ACTION ITEM — Would you print every entry below exactly as written, omitting the images?

=== Section Start ===

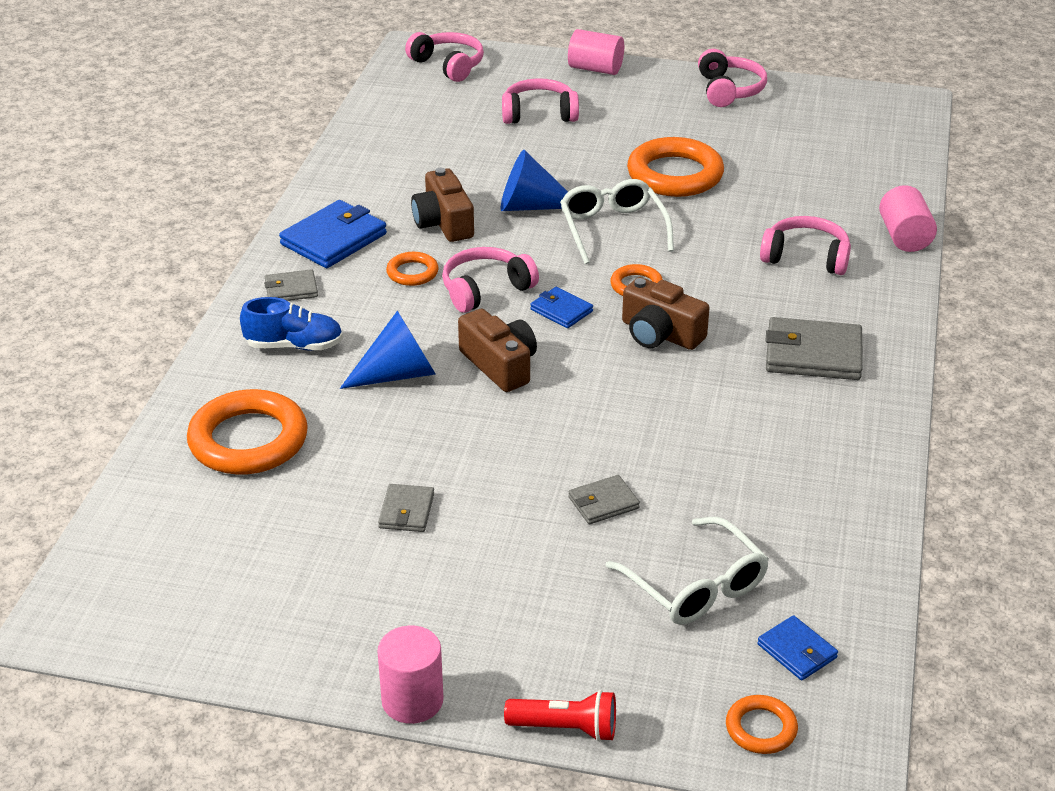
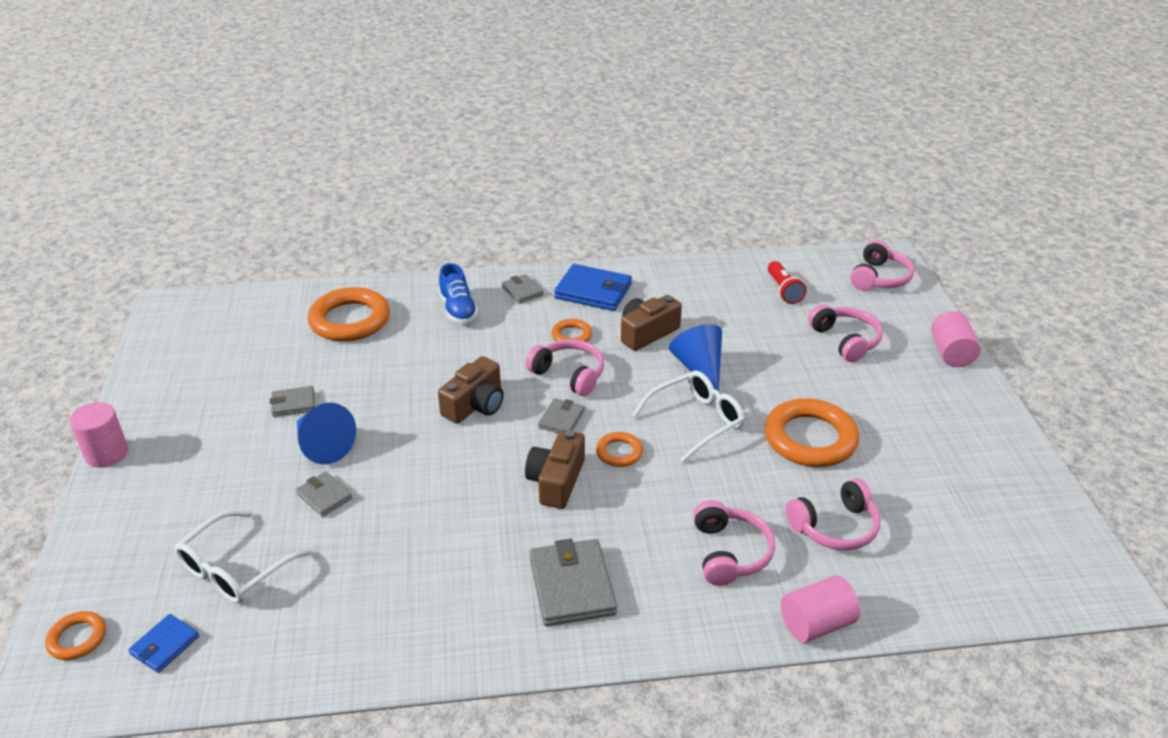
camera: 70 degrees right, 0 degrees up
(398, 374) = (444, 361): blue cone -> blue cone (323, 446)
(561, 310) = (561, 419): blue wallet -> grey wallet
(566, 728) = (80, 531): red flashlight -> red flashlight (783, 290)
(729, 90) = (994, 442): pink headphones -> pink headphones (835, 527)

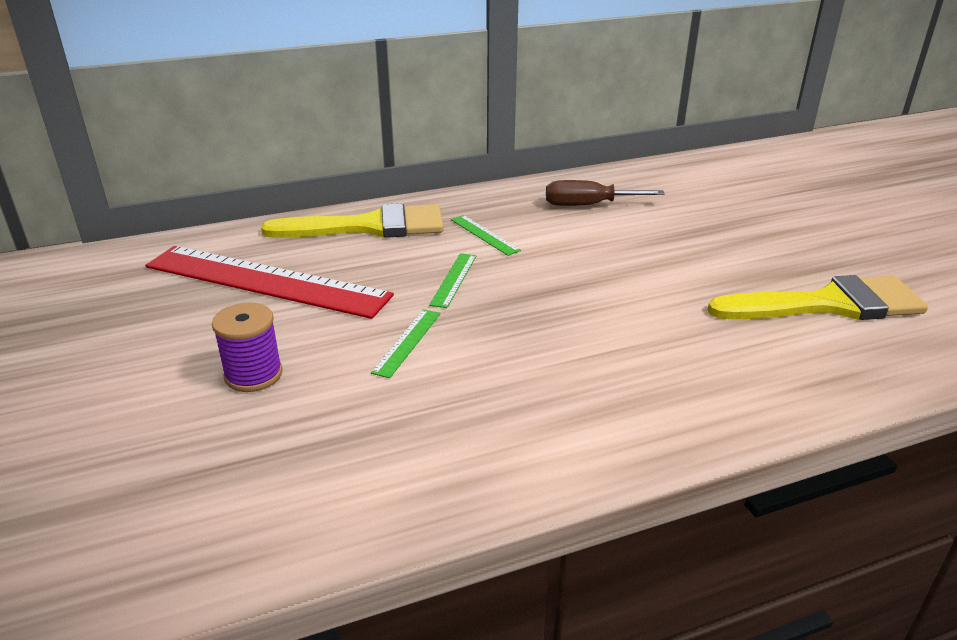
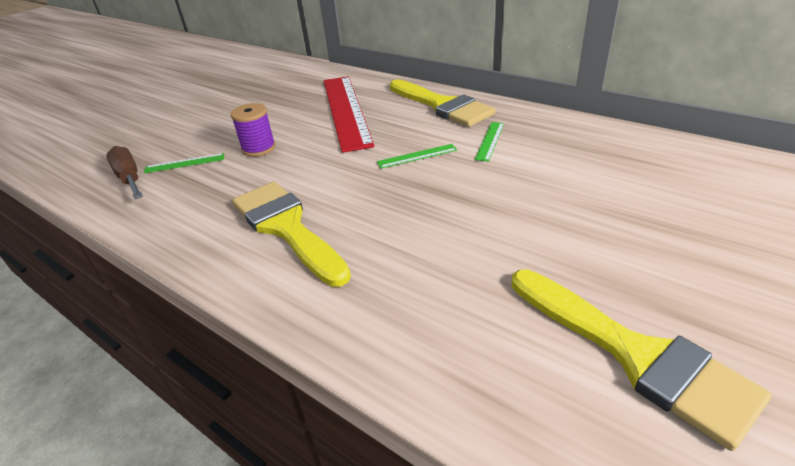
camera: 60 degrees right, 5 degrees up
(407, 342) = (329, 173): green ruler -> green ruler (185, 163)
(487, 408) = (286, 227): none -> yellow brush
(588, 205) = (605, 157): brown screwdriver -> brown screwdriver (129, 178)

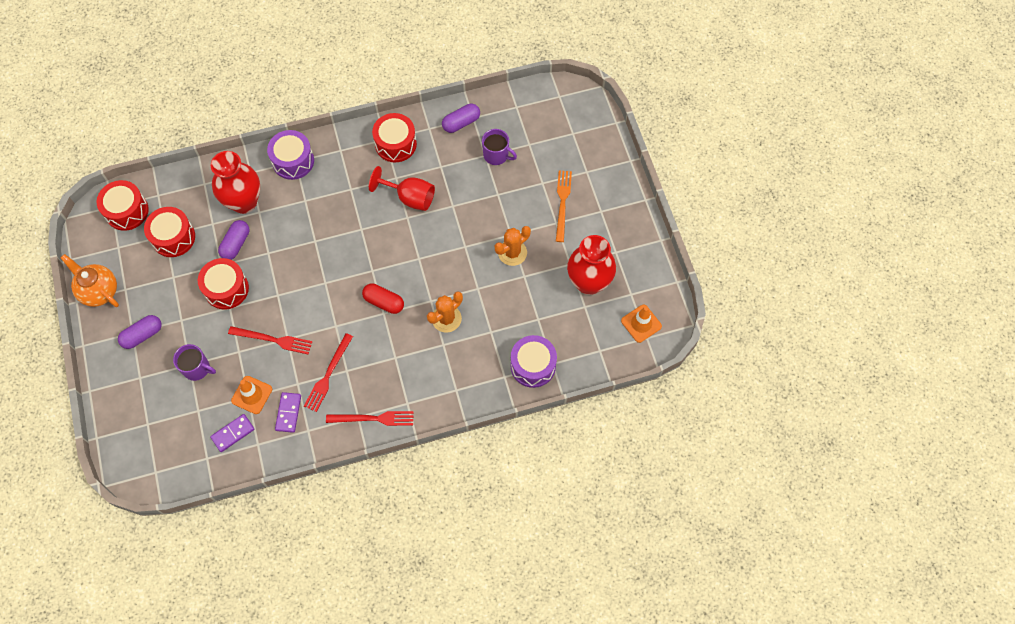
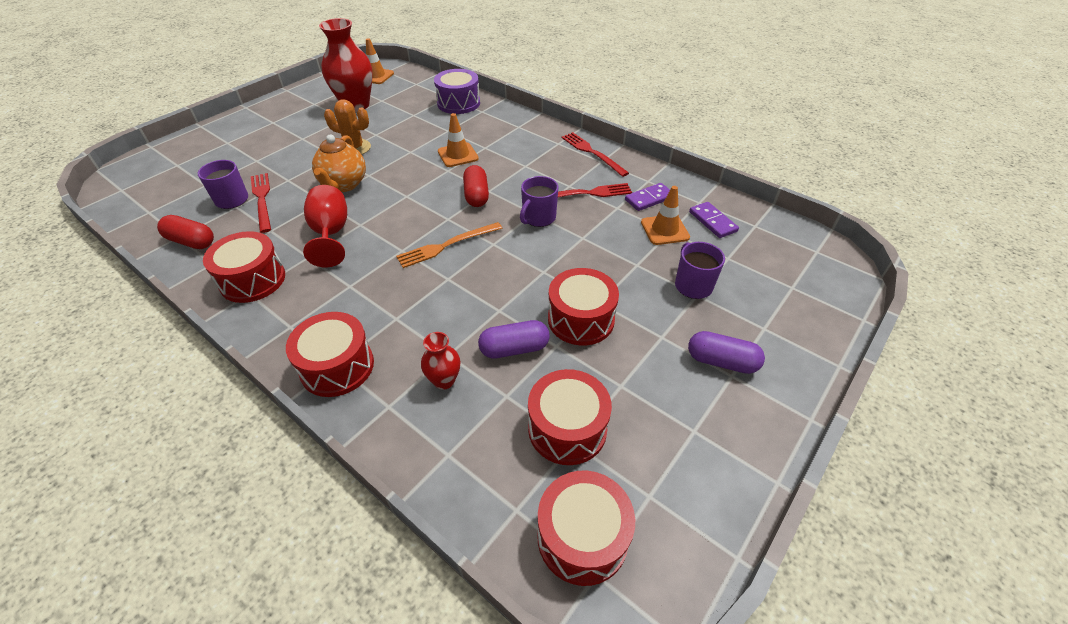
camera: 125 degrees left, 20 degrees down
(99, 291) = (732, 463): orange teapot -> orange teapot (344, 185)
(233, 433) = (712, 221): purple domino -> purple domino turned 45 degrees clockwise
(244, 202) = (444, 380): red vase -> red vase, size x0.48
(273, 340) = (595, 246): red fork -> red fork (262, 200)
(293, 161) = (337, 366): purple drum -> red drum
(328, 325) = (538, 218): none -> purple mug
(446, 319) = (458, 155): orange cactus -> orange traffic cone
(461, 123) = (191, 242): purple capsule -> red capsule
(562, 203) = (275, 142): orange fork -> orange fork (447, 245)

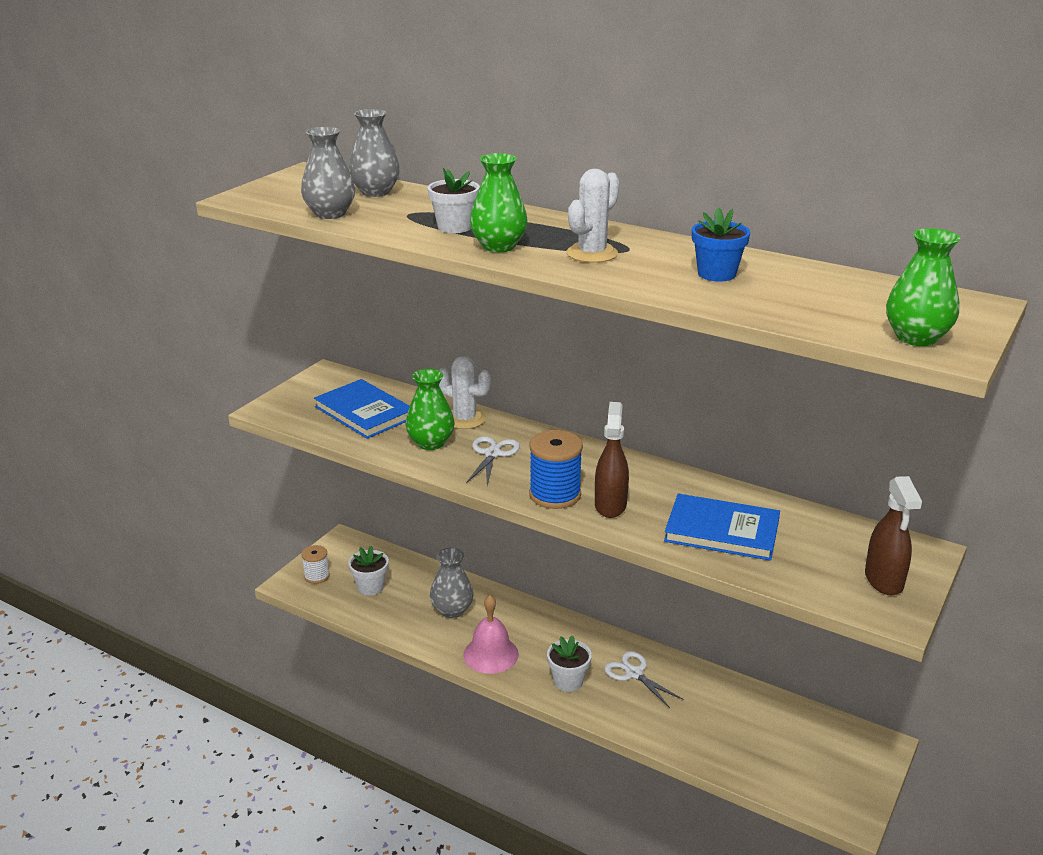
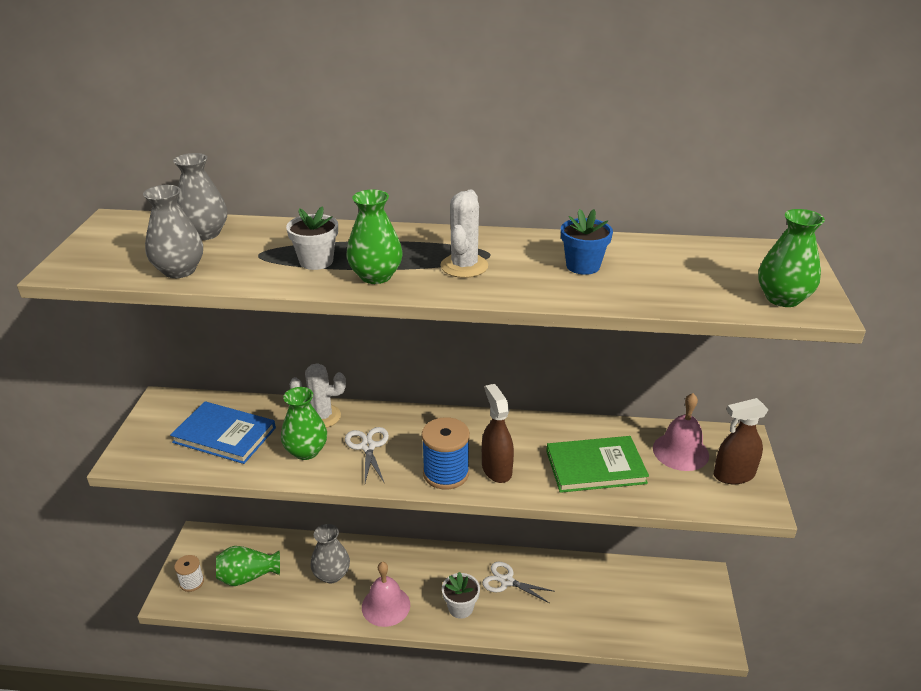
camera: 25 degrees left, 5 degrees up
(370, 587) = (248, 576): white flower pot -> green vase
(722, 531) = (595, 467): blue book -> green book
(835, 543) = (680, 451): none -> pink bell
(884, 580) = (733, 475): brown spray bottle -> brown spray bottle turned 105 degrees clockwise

=== Section End ===

PROBLEM SOLUTION —
camera: 70 degrees right, 0 degrees up
(398, 374) = (444, 361): blue cone -> blue cone (323, 446)
(561, 310) = (561, 419): blue wallet -> grey wallet
(566, 728) = (80, 531): red flashlight -> red flashlight (783, 290)
(729, 90) = (994, 442): pink headphones -> pink headphones (835, 527)

camera: 60 degrees right, 5 degrees up
(407, 342) = (329, 173): green ruler -> green ruler (185, 163)
(487, 408) = (286, 227): none -> yellow brush
(588, 205) = (605, 157): brown screwdriver -> brown screwdriver (129, 178)

camera: 125 degrees left, 20 degrees down
(99, 291) = (732, 463): orange teapot -> orange teapot (344, 185)
(233, 433) = (712, 221): purple domino -> purple domino turned 45 degrees clockwise
(244, 202) = (444, 380): red vase -> red vase, size x0.48
(273, 340) = (595, 246): red fork -> red fork (262, 200)
(293, 161) = (337, 366): purple drum -> red drum
(328, 325) = (538, 218): none -> purple mug
(446, 319) = (458, 155): orange cactus -> orange traffic cone
(461, 123) = (191, 242): purple capsule -> red capsule
(562, 203) = (275, 142): orange fork -> orange fork (447, 245)

camera: 25 degrees left, 5 degrees up
(370, 587) = (248, 576): white flower pot -> green vase
(722, 531) = (595, 467): blue book -> green book
(835, 543) = (680, 451): none -> pink bell
(884, 580) = (733, 475): brown spray bottle -> brown spray bottle turned 105 degrees clockwise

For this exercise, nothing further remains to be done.